DATA EXTRACTS:
========

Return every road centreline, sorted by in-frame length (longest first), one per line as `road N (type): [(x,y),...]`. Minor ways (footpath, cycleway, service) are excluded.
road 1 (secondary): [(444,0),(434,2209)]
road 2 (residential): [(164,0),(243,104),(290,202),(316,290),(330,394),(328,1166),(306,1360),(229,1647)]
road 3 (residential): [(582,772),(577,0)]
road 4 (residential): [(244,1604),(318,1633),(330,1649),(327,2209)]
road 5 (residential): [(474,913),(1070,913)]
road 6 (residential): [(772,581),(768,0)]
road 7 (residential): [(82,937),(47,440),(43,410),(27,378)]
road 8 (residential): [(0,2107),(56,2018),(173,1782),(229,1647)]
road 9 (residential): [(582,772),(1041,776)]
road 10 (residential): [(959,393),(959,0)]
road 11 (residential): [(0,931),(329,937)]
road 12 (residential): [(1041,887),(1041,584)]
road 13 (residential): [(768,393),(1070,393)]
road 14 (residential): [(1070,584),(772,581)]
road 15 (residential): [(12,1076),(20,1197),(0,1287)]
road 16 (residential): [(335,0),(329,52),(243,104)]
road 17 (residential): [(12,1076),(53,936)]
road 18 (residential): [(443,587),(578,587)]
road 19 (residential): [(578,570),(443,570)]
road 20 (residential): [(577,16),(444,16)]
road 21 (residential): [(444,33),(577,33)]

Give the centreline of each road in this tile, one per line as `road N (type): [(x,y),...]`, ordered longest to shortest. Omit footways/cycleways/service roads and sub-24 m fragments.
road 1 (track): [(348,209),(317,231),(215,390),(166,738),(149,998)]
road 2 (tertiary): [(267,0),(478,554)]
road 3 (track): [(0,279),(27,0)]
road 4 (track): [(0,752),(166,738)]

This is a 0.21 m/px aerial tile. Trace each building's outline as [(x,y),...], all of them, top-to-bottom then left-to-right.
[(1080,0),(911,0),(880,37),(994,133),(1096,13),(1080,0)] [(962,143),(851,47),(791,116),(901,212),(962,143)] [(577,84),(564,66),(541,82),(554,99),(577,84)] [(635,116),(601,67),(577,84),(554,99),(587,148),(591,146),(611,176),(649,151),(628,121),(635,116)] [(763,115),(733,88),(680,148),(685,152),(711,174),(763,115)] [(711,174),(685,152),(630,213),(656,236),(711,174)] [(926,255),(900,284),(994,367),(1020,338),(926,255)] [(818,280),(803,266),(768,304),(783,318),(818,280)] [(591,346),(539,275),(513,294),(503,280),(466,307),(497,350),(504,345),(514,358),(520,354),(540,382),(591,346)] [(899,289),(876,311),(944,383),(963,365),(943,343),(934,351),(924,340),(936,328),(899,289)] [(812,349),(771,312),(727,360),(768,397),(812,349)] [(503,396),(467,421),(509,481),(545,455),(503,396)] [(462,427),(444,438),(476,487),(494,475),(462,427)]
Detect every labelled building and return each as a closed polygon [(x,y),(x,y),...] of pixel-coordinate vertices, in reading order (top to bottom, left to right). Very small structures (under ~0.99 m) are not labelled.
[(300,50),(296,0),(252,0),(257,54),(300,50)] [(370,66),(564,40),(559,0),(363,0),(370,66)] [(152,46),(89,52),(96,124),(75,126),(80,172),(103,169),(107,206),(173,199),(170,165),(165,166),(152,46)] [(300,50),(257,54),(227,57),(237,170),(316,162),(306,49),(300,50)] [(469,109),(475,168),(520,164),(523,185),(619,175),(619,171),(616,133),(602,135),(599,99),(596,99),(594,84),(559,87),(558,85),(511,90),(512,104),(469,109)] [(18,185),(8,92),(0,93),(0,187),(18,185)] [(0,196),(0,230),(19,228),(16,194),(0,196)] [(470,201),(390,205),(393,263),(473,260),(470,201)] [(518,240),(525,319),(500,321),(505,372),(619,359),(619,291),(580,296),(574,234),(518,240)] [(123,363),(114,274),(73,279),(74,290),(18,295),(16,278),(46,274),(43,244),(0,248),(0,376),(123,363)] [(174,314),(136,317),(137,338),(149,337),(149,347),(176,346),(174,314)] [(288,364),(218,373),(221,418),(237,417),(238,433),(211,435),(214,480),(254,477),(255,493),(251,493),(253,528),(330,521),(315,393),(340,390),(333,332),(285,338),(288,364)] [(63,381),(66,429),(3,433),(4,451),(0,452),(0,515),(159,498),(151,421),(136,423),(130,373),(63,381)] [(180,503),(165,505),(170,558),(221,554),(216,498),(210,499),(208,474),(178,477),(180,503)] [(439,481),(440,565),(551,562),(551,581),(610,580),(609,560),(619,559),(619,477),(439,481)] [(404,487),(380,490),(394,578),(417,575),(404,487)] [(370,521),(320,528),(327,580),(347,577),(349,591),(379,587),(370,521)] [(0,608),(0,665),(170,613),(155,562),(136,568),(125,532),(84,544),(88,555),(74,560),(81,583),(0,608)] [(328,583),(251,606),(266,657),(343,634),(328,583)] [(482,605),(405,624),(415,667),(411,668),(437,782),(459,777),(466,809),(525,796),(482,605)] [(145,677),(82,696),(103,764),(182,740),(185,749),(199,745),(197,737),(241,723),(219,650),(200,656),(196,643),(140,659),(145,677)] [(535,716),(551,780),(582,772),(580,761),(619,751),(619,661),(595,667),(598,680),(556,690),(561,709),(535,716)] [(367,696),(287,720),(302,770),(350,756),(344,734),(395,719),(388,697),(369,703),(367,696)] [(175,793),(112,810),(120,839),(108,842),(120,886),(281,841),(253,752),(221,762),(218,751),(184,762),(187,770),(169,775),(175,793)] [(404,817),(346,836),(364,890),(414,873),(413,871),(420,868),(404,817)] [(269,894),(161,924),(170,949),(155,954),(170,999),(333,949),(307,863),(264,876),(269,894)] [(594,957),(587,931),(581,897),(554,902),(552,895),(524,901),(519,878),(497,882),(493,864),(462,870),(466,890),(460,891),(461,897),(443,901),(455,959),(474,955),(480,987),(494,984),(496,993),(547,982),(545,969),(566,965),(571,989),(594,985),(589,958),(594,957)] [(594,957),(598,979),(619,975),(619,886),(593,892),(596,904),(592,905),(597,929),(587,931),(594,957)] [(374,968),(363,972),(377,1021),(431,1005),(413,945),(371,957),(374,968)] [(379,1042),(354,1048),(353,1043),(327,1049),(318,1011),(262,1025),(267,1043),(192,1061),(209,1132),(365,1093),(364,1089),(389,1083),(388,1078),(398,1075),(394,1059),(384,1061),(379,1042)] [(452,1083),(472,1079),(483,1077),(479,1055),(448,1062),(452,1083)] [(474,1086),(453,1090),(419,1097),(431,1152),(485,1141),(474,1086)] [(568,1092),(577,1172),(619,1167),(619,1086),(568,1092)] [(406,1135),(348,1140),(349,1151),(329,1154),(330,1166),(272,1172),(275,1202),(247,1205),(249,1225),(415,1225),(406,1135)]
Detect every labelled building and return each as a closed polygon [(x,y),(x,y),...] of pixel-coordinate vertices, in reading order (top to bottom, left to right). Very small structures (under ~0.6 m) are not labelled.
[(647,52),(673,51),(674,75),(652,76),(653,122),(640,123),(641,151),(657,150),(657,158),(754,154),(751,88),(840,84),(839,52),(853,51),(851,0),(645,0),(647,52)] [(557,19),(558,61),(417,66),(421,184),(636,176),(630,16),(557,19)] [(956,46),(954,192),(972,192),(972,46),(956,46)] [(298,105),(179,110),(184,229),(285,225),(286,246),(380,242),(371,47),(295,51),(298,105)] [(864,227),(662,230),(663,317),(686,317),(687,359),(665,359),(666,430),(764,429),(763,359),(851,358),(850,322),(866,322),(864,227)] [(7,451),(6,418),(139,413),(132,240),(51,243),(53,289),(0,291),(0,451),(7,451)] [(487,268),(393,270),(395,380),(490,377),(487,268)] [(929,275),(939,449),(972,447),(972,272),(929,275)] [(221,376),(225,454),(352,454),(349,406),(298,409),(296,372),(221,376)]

========

Search the listing above for the string "bottom" and return each line it appears on.

This is a 0.21 m/px aerial tile. Trace each building's outline as [(x,y),...], all of them, top-to-bottom then left-to-right.
Detect every labelled building and return each as a closed polygon [(x,y),(x,y),...] of pixel-coordinate vertices, in reading order (top to bottom, left to right). Very small structures (under ~0.99 m) are not labelled.
Detect every labelled building and return each as a closed polygon [(x,y),(x,y),...] of pixel-coordinate vertices, in reading order (top to bottom, left to right). Very small structures (under ~0.6 m) are not labelled.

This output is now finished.